• YOUR TASK:
When the string "house" occurs in a line of the records, show that line.

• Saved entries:
◆ ◆ ◆ ◆
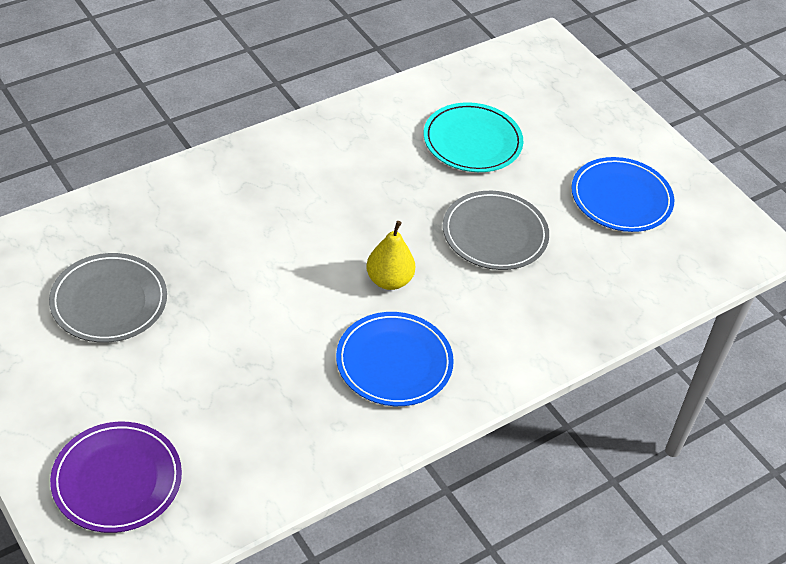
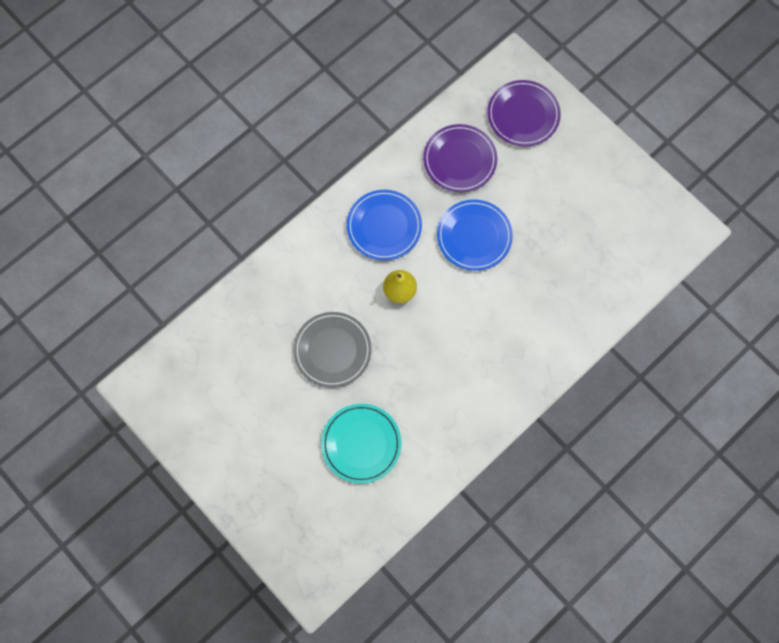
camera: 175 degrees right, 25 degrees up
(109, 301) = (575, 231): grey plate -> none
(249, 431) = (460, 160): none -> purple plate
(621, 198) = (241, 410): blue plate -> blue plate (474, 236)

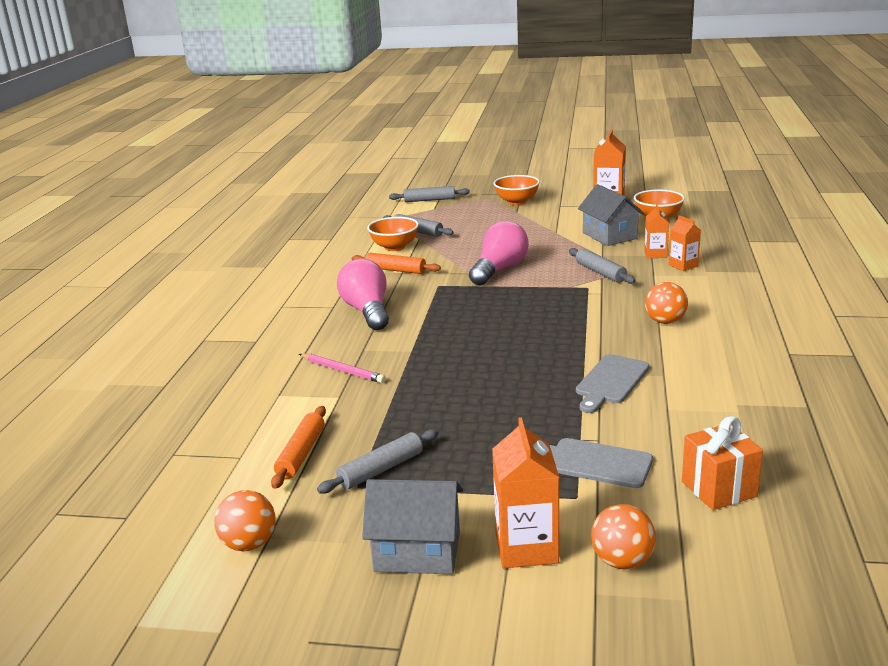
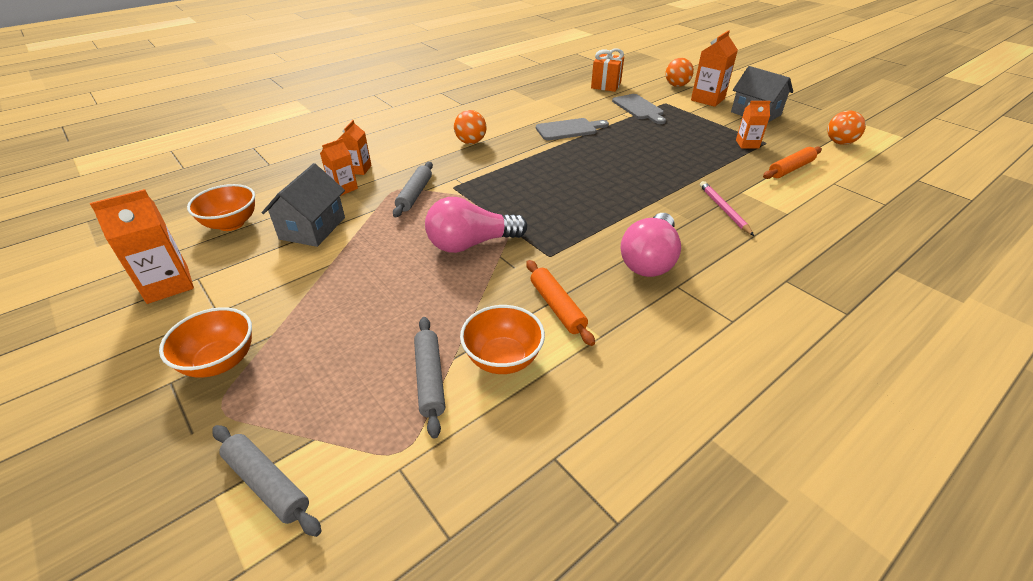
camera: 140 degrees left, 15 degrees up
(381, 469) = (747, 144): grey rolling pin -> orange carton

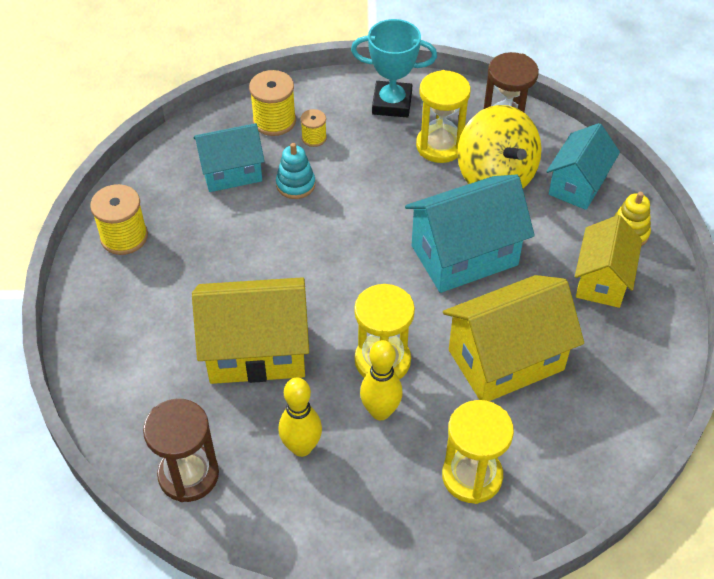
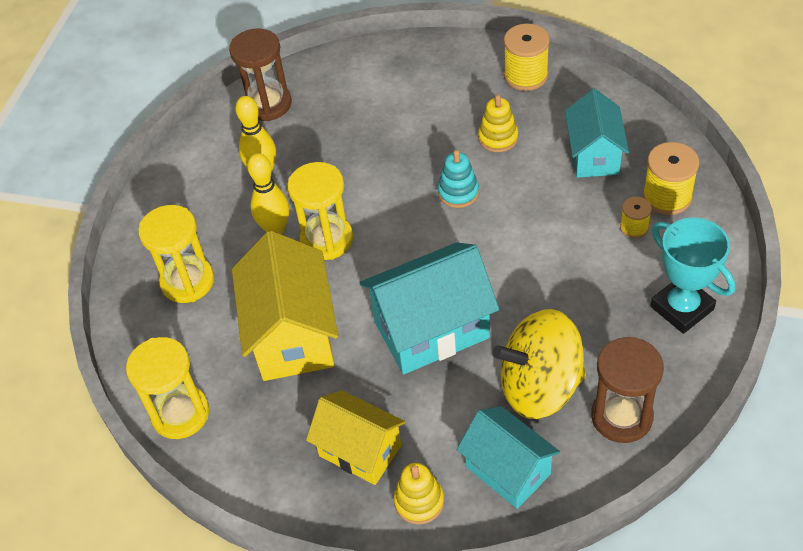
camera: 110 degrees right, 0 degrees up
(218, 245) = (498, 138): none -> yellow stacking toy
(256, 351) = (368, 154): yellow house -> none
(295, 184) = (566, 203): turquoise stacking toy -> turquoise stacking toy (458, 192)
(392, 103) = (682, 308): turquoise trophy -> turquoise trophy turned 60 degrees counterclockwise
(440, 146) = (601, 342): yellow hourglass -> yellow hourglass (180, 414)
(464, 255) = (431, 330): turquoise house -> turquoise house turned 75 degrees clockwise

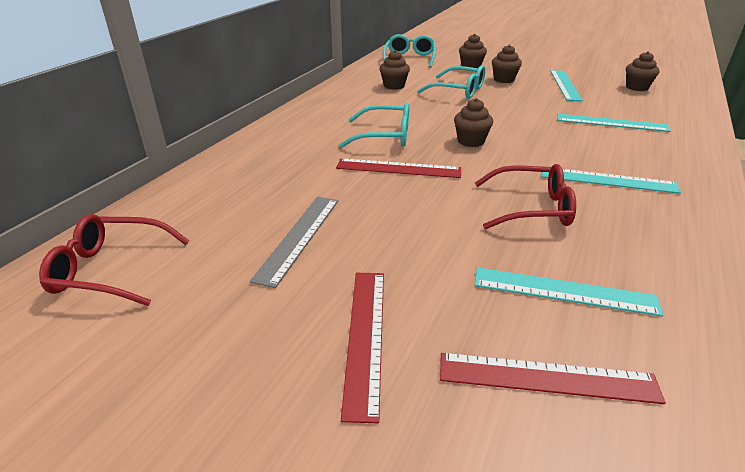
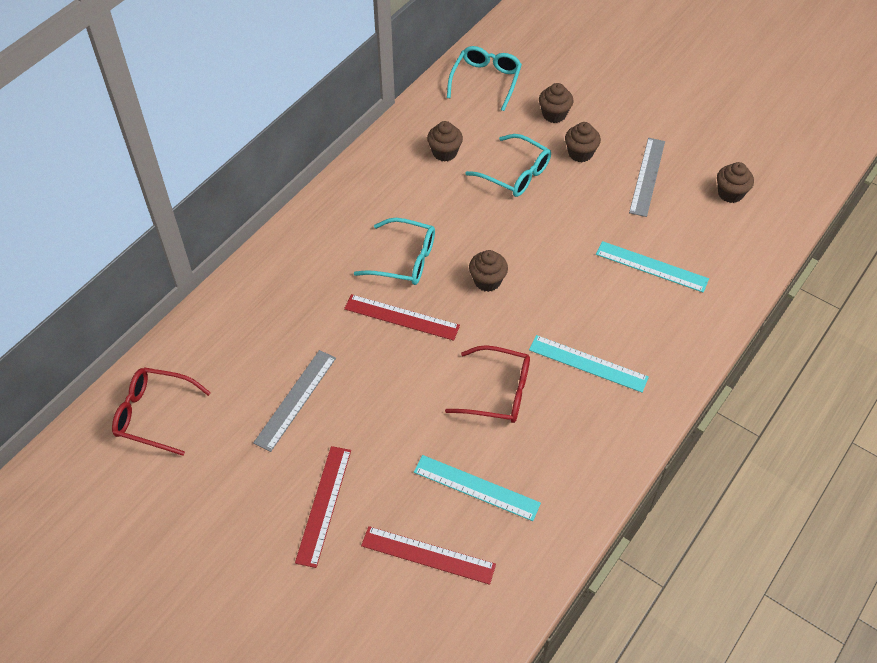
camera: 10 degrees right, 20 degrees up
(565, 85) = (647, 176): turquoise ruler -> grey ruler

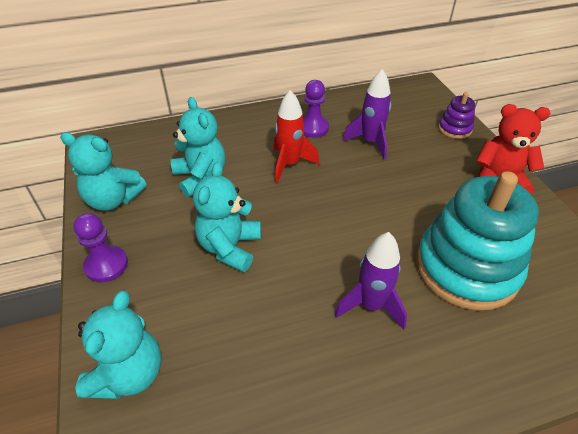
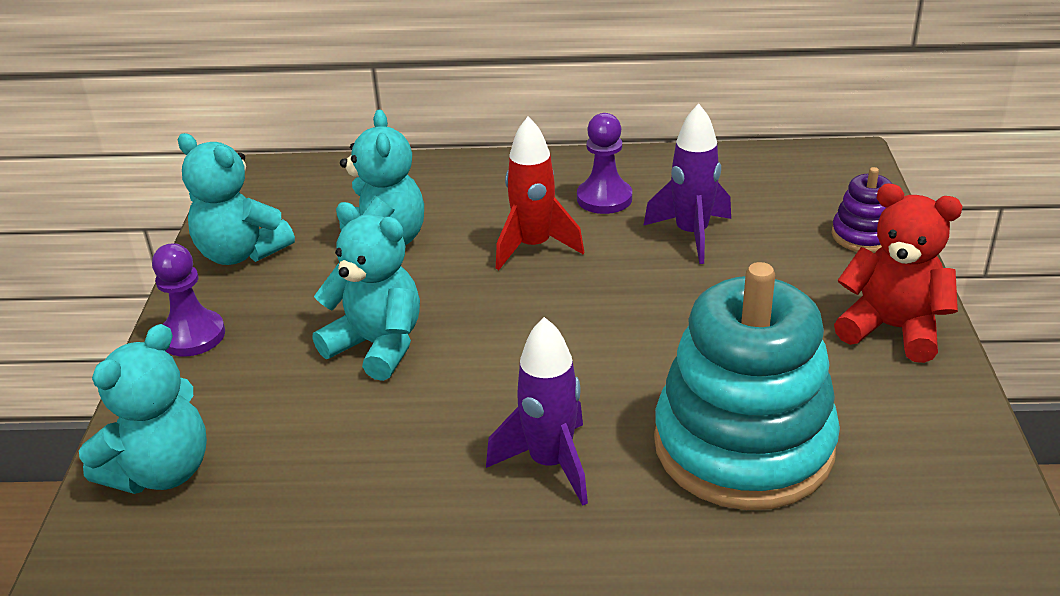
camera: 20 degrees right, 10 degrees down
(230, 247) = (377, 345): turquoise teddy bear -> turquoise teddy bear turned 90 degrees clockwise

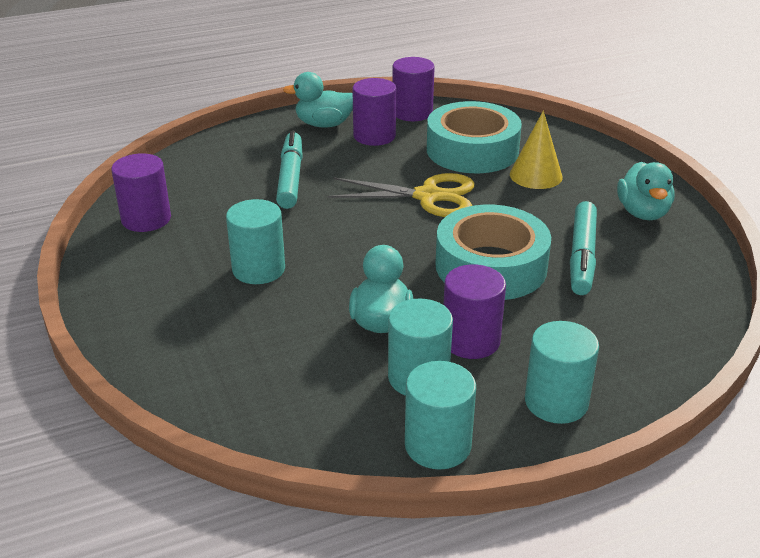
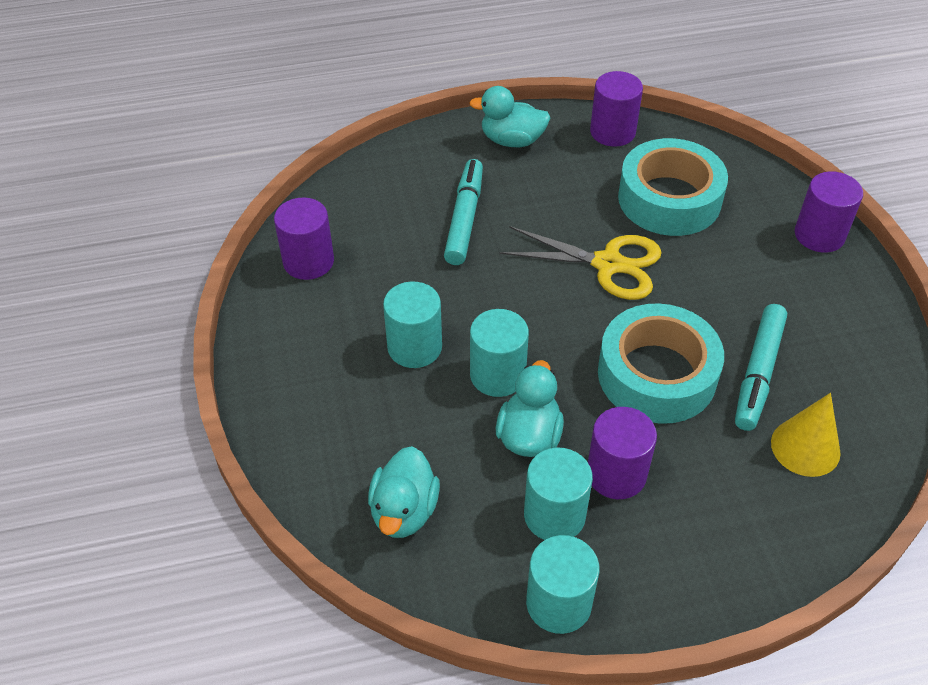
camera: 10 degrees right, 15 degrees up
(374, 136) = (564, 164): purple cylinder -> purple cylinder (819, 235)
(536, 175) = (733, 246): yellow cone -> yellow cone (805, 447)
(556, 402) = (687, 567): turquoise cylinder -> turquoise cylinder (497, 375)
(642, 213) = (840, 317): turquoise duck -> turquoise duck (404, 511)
◆ ◆ ◆ ◆
• RESULT FOR THIS EXERCISE:
(256, 351) = (368, 154): yellow house -> none
(464, 255) = (431, 330): turquoise house -> turquoise house turned 75 degrees clockwise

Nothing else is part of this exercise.